Work order » Please repeat exactly the lines from the one containing "gone,pure white sand" through the last line of the records below, leaving out any pictures.

Data section Start Marker

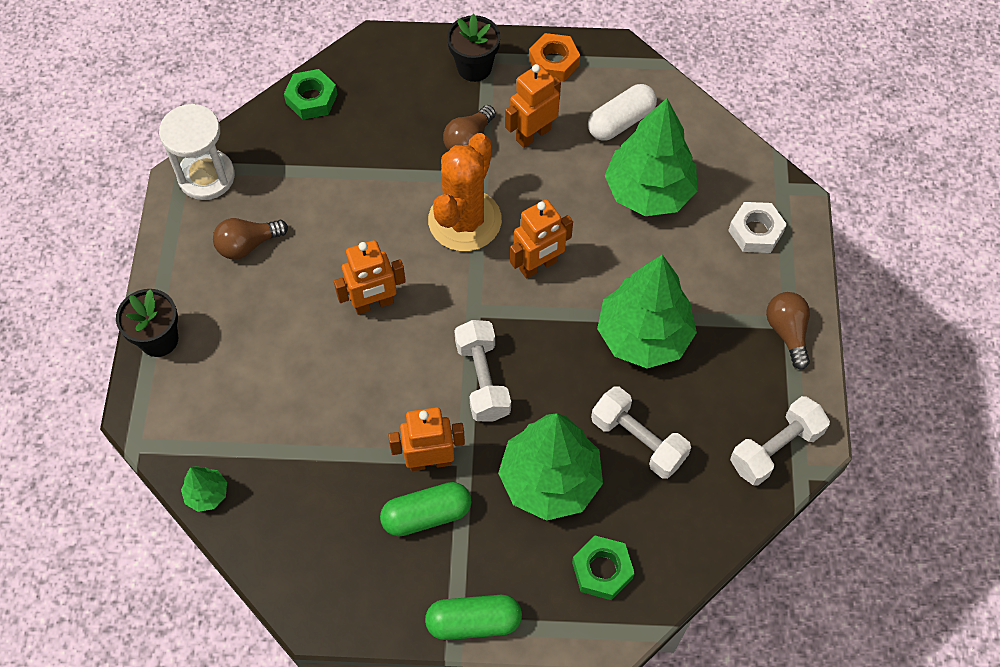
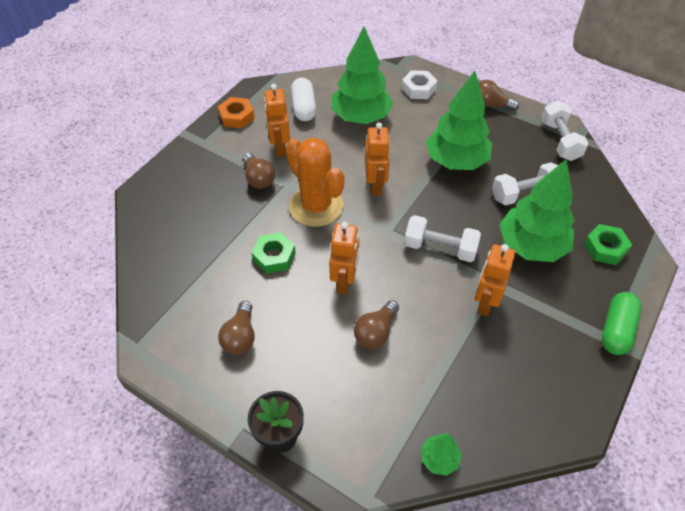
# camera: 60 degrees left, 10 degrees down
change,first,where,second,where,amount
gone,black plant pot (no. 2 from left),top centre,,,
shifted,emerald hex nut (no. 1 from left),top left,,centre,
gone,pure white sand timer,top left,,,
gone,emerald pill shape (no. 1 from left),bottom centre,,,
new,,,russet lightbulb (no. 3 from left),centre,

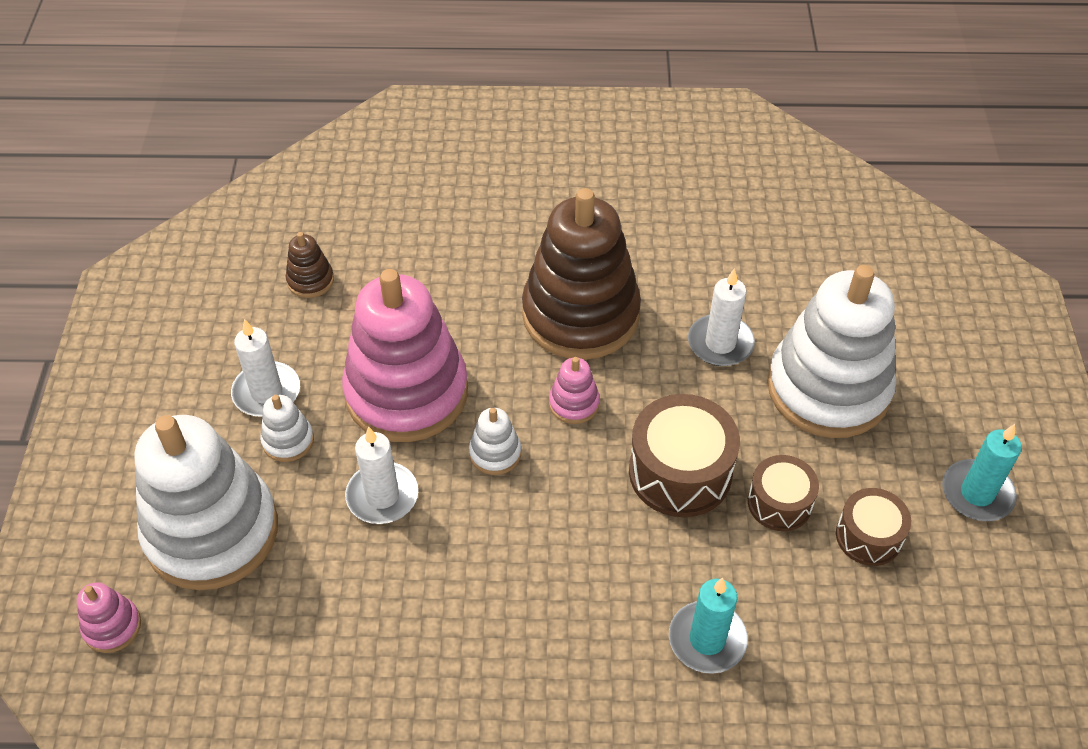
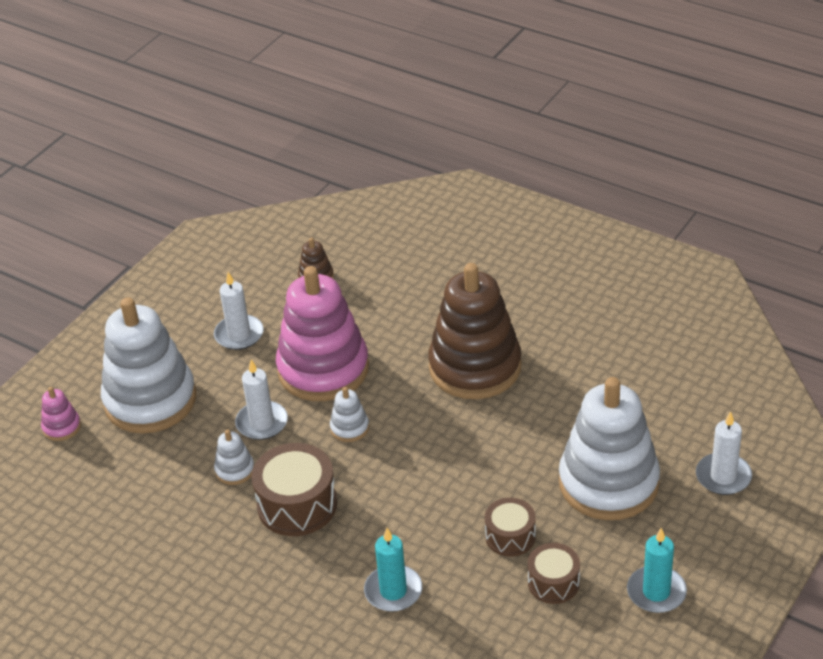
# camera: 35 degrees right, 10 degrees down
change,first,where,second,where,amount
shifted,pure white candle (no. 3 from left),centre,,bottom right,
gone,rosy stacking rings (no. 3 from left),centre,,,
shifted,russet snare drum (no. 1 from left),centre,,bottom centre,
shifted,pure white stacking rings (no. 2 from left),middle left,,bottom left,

Data section End Marker

Response area »
gone,pure white sand timer,top left,,,
gone,emerald pill shape (no. 1 from left),bottom centre,,,
new,,,russet lightbulb (no. 3 from left),centre,

# camera: 35 degrees right, 10 degrees down
change,first,where,second,where,amount
shifted,pure white candle (no. 3 from left),centre,,bottom right,
gone,rosy stacking rings (no. 3 from left),centre,,,
shifted,russet snare drum (no. 1 from left),centre,,bottom centre,
shifted,pure white stacking rings (no. 2 from left),middle left,,bottom left,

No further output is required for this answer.